§ DO THIS
Change every "red woven basket at center" in the data below to "brown wicker basket at center" and reproduce all lines otherwise unchanged.

## Begin SOURCE DATA

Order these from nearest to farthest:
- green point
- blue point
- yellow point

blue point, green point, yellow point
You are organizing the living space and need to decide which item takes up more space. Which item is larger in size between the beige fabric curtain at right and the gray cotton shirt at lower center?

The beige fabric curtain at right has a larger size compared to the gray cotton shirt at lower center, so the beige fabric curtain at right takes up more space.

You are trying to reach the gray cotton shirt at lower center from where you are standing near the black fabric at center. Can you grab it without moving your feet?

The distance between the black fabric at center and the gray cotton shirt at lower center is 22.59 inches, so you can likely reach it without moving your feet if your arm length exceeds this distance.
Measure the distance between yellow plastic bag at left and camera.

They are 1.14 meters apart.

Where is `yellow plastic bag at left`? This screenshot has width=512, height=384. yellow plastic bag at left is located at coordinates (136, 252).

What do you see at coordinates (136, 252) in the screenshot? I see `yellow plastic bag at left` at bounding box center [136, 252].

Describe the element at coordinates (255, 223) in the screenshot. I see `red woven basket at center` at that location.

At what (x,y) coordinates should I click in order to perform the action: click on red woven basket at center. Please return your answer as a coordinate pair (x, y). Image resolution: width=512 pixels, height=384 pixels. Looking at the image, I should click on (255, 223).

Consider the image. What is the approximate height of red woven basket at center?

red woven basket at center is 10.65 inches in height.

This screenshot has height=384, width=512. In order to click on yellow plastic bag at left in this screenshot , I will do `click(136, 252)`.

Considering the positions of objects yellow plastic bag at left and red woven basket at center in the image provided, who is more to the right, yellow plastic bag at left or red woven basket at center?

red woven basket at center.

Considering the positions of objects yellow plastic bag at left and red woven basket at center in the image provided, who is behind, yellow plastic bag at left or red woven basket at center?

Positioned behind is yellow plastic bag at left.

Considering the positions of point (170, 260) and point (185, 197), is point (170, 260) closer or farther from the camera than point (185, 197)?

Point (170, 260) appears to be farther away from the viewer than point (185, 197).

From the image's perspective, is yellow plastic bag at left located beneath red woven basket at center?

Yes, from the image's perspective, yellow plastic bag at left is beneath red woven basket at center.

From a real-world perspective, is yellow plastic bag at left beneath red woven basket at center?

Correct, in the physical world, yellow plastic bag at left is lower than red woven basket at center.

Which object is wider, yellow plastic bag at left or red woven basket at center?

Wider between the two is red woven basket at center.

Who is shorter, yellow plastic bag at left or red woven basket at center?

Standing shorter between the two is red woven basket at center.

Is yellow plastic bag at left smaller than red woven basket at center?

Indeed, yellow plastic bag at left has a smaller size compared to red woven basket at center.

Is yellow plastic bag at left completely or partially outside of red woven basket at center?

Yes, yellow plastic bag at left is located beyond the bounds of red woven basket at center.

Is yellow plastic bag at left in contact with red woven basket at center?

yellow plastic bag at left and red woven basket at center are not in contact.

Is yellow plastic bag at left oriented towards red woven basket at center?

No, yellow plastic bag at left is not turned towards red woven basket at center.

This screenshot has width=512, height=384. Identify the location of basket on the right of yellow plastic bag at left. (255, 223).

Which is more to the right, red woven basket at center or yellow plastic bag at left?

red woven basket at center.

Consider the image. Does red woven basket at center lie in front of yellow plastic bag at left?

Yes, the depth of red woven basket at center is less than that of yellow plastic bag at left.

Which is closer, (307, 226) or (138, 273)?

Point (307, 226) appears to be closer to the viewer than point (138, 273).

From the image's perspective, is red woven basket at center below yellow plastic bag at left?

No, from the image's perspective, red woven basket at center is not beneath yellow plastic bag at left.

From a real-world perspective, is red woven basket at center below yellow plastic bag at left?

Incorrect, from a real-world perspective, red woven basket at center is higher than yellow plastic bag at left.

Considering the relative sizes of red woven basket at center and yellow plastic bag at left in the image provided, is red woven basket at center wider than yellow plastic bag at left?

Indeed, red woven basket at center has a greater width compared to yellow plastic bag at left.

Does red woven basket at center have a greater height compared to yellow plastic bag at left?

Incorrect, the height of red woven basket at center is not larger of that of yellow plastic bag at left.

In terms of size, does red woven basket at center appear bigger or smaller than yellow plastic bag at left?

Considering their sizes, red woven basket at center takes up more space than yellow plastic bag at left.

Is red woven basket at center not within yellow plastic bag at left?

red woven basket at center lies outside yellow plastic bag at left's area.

## End SOURCE DATA

§ RIGHT ANSWER
Order these from nearest to farthest:
- green point
- blue point
- yellow point

blue point, green point, yellow point
You are organizing the living space and need to decide which item takes up more space. Which item is larger in size between the beige fabric curtain at right and the gray cotton shirt at lower center?

The beige fabric curtain at right has a larger size compared to the gray cotton shirt at lower center, so the beige fabric curtain at right takes up more space.

You are trying to reach the gray cotton shirt at lower center from where you are standing near the black fabric at center. Can you grab it without moving your feet?

The distance between the black fabric at center and the gray cotton shirt at lower center is 22.59 inches, so you can likely reach it without moving your feet if your arm length exceeds this distance.
Measure the distance between yellow plastic bag at left and camera.

They are 1.14 meters apart.

Where is `yellow plastic bag at left`? This screenshot has width=512, height=384. yellow plastic bag at left is located at coordinates (136, 252).

What do you see at coordinates (136, 252) in the screenshot? I see `yellow plastic bag at left` at bounding box center [136, 252].

Describe the element at coordinates (255, 223) in the screenshot. I see `brown wicker basket at center` at that location.

At what (x,y) coordinates should I click in order to perform the action: click on brown wicker basket at center. Please return your answer as a coordinate pair (x, y). Image resolution: width=512 pixels, height=384 pixels. Looking at the image, I should click on (255, 223).

Consider the image. What is the approximate height of brown wicker basket at center?

brown wicker basket at center is 10.65 inches in height.

This screenshot has height=384, width=512. In order to click on yellow plastic bag at left in this screenshot , I will do `click(136, 252)`.

Considering the positions of objects yellow plastic bag at left and brown wicker basket at center in the image provided, who is more to the right, yellow plastic bag at left or brown wicker basket at center?

brown wicker basket at center.

Considering the positions of objects yellow plastic bag at left and brown wicker basket at center in the image provided, who is behind, yellow plastic bag at left or brown wicker basket at center?

Positioned behind is yellow plastic bag at left.

Considering the positions of point (170, 260) and point (185, 197), is point (170, 260) closer or farther from the camera than point (185, 197)?

Point (170, 260) appears to be farther away from the viewer than point (185, 197).

From the image's perspective, is yellow plastic bag at left located beneath brown wicker basket at center?

Yes, from the image's perspective, yellow plastic bag at left is beneath brown wicker basket at center.

From a real-world perspective, is yellow plastic bag at left beneath brown wicker basket at center?

Correct, in the physical world, yellow plastic bag at left is lower than brown wicker basket at center.

Which object is wider, yellow plastic bag at left or brown wicker basket at center?

Wider between the two is brown wicker basket at center.

Who is shorter, yellow plastic bag at left or brown wicker basket at center?

Standing shorter between the two is brown wicker basket at center.

Is yellow plastic bag at left smaller than brown wicker basket at center?

Indeed, yellow plastic bag at left has a smaller size compared to brown wicker basket at center.

Is yellow plastic bag at left completely or partially outside of brown wicker basket at center?

Yes, yellow plastic bag at left is located beyond the bounds of brown wicker basket at center.

Is yellow plastic bag at left in contact with brown wicker basket at center?

yellow plastic bag at left and brown wicker basket at center are not in contact.

Is yellow plastic bag at left oriented towards brown wicker basket at center?

No, yellow plastic bag at left is not turned towards brown wicker basket at center.

This screenshot has width=512, height=384. Identify the location of basket on the right of yellow plastic bag at left. (255, 223).

Which is more to the right, brown wicker basket at center or yellow plastic bag at left?

brown wicker basket at center.

Consider the image. Does brown wicker basket at center lie in front of yellow plastic bag at left?

Yes, the depth of brown wicker basket at center is less than that of yellow plastic bag at left.

Which is closer, (307, 226) or (138, 273)?

Point (307, 226) appears to be closer to the viewer than point (138, 273).

From the image's perspective, is brown wicker basket at center below yellow plastic bag at left?

No, from the image's perspective, brown wicker basket at center is not beneath yellow plastic bag at left.

From a real-world perspective, is brown wicker basket at center below yellow plastic bag at left?

Incorrect, from a real-world perspective, brown wicker basket at center is higher than yellow plastic bag at left.

Considering the relative sizes of brown wicker basket at center and yellow plastic bag at left in the image provided, is brown wicker basket at center wider than yellow plastic bag at left?

Indeed, brown wicker basket at center has a greater width compared to yellow plastic bag at left.

Does brown wicker basket at center have a greater height compared to yellow plastic bag at left?

Incorrect, the height of brown wicker basket at center is not larger of that of yellow plastic bag at left.

In terms of size, does brown wicker basket at center appear bigger or smaller than yellow plastic bag at left?

Considering their sizes, brown wicker basket at center takes up more space than yellow plastic bag at left.

Is brown wicker basket at center not within yellow plastic bag at left?

brown wicker basket at center lies outside yellow plastic bag at left's area.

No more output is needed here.